WHAT TO DO - Write out the entries again. Match each one exactly.

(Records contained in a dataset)
* * * * *

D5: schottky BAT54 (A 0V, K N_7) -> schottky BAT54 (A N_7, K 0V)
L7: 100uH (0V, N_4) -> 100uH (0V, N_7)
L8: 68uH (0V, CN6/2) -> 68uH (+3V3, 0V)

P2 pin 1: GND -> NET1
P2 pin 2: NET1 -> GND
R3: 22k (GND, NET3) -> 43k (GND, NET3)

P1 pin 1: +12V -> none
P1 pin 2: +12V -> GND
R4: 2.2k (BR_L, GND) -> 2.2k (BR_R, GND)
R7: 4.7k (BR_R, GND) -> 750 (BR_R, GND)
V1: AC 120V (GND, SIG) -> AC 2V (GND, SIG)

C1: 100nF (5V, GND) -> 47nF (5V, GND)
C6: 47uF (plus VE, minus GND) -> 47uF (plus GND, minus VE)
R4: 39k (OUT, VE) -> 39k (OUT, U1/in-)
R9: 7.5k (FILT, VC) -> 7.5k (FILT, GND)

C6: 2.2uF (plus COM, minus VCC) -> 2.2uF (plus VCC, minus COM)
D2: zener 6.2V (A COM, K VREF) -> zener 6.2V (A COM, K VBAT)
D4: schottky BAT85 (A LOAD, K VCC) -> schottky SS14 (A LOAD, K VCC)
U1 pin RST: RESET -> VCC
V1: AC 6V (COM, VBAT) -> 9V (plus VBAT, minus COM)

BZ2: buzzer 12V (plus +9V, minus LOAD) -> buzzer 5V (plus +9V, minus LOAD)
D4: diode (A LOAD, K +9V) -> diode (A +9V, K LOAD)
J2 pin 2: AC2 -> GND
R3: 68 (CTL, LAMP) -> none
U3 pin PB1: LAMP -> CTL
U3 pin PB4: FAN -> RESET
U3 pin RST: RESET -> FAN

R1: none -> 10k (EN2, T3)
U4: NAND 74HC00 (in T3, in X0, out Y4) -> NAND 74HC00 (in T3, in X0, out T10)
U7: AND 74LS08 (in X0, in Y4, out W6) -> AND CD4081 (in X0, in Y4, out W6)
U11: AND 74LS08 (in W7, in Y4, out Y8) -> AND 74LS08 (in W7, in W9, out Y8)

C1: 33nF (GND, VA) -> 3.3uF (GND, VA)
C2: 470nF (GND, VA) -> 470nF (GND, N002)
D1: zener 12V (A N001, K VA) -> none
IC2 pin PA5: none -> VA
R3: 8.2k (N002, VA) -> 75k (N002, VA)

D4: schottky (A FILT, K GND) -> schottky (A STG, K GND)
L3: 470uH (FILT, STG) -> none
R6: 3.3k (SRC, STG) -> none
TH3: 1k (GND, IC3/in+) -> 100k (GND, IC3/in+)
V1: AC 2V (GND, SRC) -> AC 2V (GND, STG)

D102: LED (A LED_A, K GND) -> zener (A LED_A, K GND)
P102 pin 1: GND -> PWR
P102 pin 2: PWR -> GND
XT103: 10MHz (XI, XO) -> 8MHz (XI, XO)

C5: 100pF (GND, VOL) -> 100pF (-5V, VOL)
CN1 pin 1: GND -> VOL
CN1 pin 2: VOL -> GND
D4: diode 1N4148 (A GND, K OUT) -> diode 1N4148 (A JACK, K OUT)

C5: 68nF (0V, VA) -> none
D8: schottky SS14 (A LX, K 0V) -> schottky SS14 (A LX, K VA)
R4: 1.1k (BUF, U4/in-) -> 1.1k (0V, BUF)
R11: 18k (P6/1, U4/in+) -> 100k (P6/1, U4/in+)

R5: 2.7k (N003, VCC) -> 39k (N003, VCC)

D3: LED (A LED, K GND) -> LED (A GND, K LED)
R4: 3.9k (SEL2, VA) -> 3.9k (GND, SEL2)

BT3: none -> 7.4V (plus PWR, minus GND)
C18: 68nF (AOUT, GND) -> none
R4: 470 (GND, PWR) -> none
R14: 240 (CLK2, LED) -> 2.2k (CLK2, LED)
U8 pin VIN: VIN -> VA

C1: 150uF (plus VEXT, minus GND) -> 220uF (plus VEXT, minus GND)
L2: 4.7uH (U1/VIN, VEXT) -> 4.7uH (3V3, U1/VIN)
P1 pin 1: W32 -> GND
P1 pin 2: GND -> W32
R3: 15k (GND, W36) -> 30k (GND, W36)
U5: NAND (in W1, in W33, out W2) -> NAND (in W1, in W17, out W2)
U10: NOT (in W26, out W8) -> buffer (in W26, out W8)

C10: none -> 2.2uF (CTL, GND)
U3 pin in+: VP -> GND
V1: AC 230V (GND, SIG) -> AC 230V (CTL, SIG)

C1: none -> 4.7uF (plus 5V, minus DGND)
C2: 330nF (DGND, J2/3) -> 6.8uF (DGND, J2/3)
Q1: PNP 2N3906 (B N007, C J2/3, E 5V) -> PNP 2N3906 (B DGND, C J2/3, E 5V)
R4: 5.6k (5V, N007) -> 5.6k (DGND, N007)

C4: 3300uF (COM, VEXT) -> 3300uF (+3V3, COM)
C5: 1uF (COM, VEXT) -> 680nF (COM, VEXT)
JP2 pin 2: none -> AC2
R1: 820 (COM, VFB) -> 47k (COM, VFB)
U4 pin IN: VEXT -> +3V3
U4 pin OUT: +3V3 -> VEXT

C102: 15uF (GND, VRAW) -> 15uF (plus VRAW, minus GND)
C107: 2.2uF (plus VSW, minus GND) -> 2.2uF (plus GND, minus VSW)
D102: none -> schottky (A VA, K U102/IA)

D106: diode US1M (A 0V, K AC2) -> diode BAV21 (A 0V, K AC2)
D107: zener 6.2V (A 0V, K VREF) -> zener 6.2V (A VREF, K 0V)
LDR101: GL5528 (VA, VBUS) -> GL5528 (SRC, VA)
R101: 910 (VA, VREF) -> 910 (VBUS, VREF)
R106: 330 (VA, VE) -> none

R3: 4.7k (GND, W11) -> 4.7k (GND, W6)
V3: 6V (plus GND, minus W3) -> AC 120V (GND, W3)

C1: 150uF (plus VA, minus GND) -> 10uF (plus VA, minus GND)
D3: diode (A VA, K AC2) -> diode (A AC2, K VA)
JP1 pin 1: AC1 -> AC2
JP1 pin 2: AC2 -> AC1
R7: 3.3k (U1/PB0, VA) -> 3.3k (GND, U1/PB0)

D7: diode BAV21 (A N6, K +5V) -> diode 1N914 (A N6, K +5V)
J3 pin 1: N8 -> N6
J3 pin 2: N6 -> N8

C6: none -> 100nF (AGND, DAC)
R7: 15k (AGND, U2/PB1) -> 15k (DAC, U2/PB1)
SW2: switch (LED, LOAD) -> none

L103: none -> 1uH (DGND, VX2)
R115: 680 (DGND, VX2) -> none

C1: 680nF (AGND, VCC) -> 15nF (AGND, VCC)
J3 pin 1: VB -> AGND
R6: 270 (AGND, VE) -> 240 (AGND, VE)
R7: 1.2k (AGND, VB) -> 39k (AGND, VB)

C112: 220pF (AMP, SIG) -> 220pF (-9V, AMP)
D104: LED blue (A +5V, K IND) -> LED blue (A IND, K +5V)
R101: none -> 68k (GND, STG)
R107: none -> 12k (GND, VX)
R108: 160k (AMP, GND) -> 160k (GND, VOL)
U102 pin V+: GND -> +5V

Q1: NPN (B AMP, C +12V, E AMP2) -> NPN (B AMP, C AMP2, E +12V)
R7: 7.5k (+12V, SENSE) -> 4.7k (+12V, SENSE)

* * * * *

RESULT OF THIS EXERCISE -
D5: schottky BAT54 (A 0V, K N_7) -> schottky BAT54 (A N_7, K 0V)
L7: 100uH (0V, N_4) -> 100uH (0V, N_7)
L8: 68uH (0V, CN6/2) -> 68uH (+3V3, 0V)

P2 pin 1: GND -> NET1
P2 pin 2: NET1 -> GND
R3: 22k (GND, NET3) -> 43k (GND, NET3)

P1 pin 1: +12V -> none
P1 pin 2: +12V -> GND
R4: 2.2k (BR_L, GND) -> 2.2k (BR_R, GND)
R7: 4.7k (BR_R, GND) -> 750 (BR_R, GND)
V1: AC 120V (GND, SIG) -> AC 2V (GND, SIG)

C1: 100nF (5V, GND) -> 47nF (5V, GND)
C6: 47uF (plus VE, minus GND) -> 47uF (plus GND, minus VE)
R4: 39k (OUT, VE) -> 39k (OUT, U1/in-)
R9: 7.5k (FILT, VC) -> 7.5k (FILT, GND)

C6: 2.2uF (plus COM, minus VCC) -> 2.2uF (plus VCC, minus COM)
D2: zener 6.2V (A COM, K VREF) -> zener 6.2V (A COM, K VBAT)
D4: schottky BAT85 (A LOAD, K VCC) -> schottky SS14 (A LOAD, K VCC)
U1 pin RST: RESET -> VCC
V1: AC 6V (COM, VBAT) -> 9V (plus VBAT, minus COM)

BZ2: buzzer 12V (plus +9V, minus LOAD) -> buzzer 5V (plus +9V, minus LOAD)
D4: diode (A LOAD, K +9V) -> diode (A +9V, K LOAD)
J2 pin 2: AC2 -> GND
R3: 68 (CTL, LAMP) -> none
U3 pin PB1: LAMP -> CTL
U3 pin PB4: FAN -> RESET
U3 pin RST: RESET -> FAN

R1: none -> 10k (EN2, T3)
U4: NAND 74HC00 (in T3, in X0, out Y4) -> NAND 74HC00 (in T3, in X0, out T10)
U7: AND 74LS08 (in X0, in Y4, out W6) -> AND CD4081 (in X0, in Y4, out W6)
U11: AND 74LS08 (in W7, in Y4, out Y8) -> AND 74LS08 (in W7, in W9, out Y8)

C1: 33nF (GND, VA) -> 3.3uF (GND, VA)
C2: 470nF (GND, VA) -> 470nF (GND, N002)
D1: zener 12V (A N001, K VA) -> none
IC2 pin PA5: none -> VA
R3: 8.2k (N002, VA) -> 75k (N002, VA)

D4: schottky (A FILT, K GND) -> schottky (A STG, K GND)
L3: 470uH (FILT, STG) -> none
R6: 3.3k (SRC, STG) -> none
TH3: 1k (GND, IC3/in+) -> 100k (GND, IC3/in+)
V1: AC 2V (GND, SRC) -> AC 2V (GND, STG)

D102: LED (A LED_A, K GND) -> zener (A LED_A, K GND)
P102 pin 1: GND -> PWR
P102 pin 2: PWR -> GND
XT103: 10MHz (XI, XO) -> 8MHz (XI, XO)

C5: 100pF (GND, VOL) -> 100pF (-5V, VOL)
CN1 pin 1: GND -> VOL
CN1 pin 2: VOL -> GND
D4: diode 1N4148 (A GND, K OUT) -> diode 1N4148 (A JACK, K OUT)

C5: 68nF (0V, VA) -> none
D8: schottky SS14 (A LX, K 0V) -> schottky SS14 (A LX, K VA)
R4: 1.1k (BUF, U4/in-) -> 1.1k (0V, BUF)
R11: 18k (P6/1, U4/in+) -> 100k (P6/1, U4/in+)

R5: 2.7k (N003, VCC) -> 39k (N003, VCC)

D3: LED (A LED, K GND) -> LED (A GND, K LED)
R4: 3.9k (SEL2, VA) -> 3.9k (GND, SEL2)

BT3: none -> 7.4V (plus PWR, minus GND)
C18: 68nF (AOUT, GND) -> none
R4: 470 (GND, PWR) -> none
R14: 240 (CLK2, LED) -> 2.2k (CLK2, LED)
U8 pin VIN: VIN -> VA

C1: 150uF (plus VEXT, minus GND) -> 220uF (plus VEXT, minus GND)
L2: 4.7uH (U1/VIN, VEXT) -> 4.7uH (3V3, U1/VIN)
P1 pin 1: W32 -> GND
P1 pin 2: GND -> W32
R3: 15k (GND, W36) -> 30k (GND, W36)
U5: NAND (in W1, in W33, out W2) -> NAND (in W1, in W17, out W2)
U10: NOT (in W26, out W8) -> buffer (in W26, out W8)

C10: none -> 2.2uF (CTL, GND)
U3 pin in+: VP -> GND
V1: AC 230V (GND, SIG) -> AC 230V (CTL, SIG)

C1: none -> 4.7uF (plus 5V, minus DGND)
C2: 330nF (DGND, J2/3) -> 6.8uF (DGND, J2/3)
Q1: PNP 2N3906 (B N007, C J2/3, E 5V) -> PNP 2N3906 (B DGND, C J2/3, E 5V)
R4: 5.6k (5V, N007) -> 5.6k (DGND, N007)

C4: 3300uF (COM, VEXT) -> 3300uF (+3V3, COM)
C5: 1uF (COM, VEXT) -> 680nF (COM, VEXT)
JP2 pin 2: none -> AC2
R1: 820 (COM, VFB) -> 47k (COM, VFB)
U4 pin IN: VEXT -> +3V3
U4 pin OUT: +3V3 -> VEXT

C102: 15uF (GND, VRAW) -> 15uF (plus VRAW, minus GND)
C107: 2.2uF (plus VSW, minus GND) -> 2.2uF (plus GND, minus VSW)
D102: none -> schottky (A VA, K U102/IA)

D106: diode US1M (A 0V, K AC2) -> diode BAV21 (A 0V, K AC2)
D107: zener 6.2V (A 0V, K VREF) -> zener 6.2V (A VREF, K 0V)
LDR101: GL5528 (VA, VBUS) -> GL5528 (SRC, VA)
R101: 910 (VA, VREF) -> 910 (VBUS, VREF)
R106: 330 (VA, VE) -> none

R3: 4.7k (GND, W11) -> 4.7k (GND, W6)
V3: 6V (plus GND, minus W3) -> AC 120V (GND, W3)

C1: 150uF (plus VA, minus GND) -> 10uF (plus VA, minus GND)
D3: diode (A VA, K AC2) -> diode (A AC2, K VA)
JP1 pin 1: AC1 -> AC2
JP1 pin 2: AC2 -> AC1
R7: 3.3k (U1/PB0, VA) -> 3.3k (GND, U1/PB0)

D7: diode BAV21 (A N6, K +5V) -> diode 1N914 (A N6, K +5V)
J3 pin 1: N8 -> N6
J3 pin 2: N6 -> N8

C6: none -> 100nF (AGND, DAC)
R7: 15k (AGND, U2/PB1) -> 15k (DAC, U2/PB1)
SW2: switch (LED, LOAD) -> none

L103: none -> 1uH (DGND, VX2)
R115: 680 (DGND, VX2) -> none

C1: 680nF (AGND, VCC) -> 15nF (AGND, VCC)
J3 pin 1: VB -> AGND
R6: 270 (AGND, VE) -> 240 (AGND, VE)
R7: 1.2k (AGND, VB) -> 39k (AGND, VB)

C112: 220pF (AMP, SIG) -> 220pF (-9V, AMP)
D104: LED blue (A +5V, K IND) -> LED blue (A IND, K +5V)
R101: none -> 68k (GND, STG)
R107: none -> 12k (GND, VX)
R108: 160k (AMP, GND) -> 160k (GND, VOL)
U102 pin V+: GND -> +5V

Q1: NPN (B AMP, C +12V, E AMP2) -> NPN (B AMP, C AMP2, E +12V)
R7: 7.5k (+12V, SENSE) -> 4.7k (+12V, SENSE)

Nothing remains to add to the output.